Dataset records section start

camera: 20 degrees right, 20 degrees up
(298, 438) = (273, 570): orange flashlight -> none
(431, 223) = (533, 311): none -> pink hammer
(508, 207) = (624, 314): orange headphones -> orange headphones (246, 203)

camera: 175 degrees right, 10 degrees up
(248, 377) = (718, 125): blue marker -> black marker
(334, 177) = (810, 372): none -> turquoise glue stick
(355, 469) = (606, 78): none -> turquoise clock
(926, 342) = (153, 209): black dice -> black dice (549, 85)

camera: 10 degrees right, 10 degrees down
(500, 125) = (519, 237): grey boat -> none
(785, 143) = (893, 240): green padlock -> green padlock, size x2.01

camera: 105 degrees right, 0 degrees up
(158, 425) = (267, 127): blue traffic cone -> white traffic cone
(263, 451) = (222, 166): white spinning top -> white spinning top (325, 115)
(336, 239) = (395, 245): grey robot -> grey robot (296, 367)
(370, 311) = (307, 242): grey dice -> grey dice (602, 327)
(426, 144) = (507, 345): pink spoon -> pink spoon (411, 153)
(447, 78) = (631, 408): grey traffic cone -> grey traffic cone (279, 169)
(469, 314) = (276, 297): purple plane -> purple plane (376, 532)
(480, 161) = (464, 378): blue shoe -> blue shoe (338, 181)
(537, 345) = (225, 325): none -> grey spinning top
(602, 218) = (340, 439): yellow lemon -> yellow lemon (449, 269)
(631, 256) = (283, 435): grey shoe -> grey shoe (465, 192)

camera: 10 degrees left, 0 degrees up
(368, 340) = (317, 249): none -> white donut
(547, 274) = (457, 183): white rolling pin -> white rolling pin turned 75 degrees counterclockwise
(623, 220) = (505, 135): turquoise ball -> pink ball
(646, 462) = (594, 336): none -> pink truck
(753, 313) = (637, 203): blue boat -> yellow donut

Dataset records section end

(What the task requires) Where the data above reaches the line holding "(785, 143) = (893, 240): green", begin printing, and stop after the line holding "(602, 218) = (340, 439): yellow". Each line must be reproduced exactly, with nothing else added.

(Problem solution)
(785, 143) = (893, 240): green padlock -> green padlock, size x2.01

camera: 105 degrees right, 0 degrees up
(158, 425) = (267, 127): blue traffic cone -> white traffic cone
(263, 451) = (222, 166): white spinning top -> white spinning top (325, 115)
(336, 239) = (395, 245): grey robot -> grey robot (296, 367)
(370, 311) = (307, 242): grey dice -> grey dice (602, 327)
(426, 144) = (507, 345): pink spoon -> pink spoon (411, 153)
(447, 78) = (631, 408): grey traffic cone -> grey traffic cone (279, 169)
(469, 314) = (276, 297): purple plane -> purple plane (376, 532)
(480, 161) = (464, 378): blue shoe -> blue shoe (338, 181)
(537, 345) = (225, 325): none -> grey spinning top
(602, 218) = (340, 439): yellow lemon -> yellow lemon (449, 269)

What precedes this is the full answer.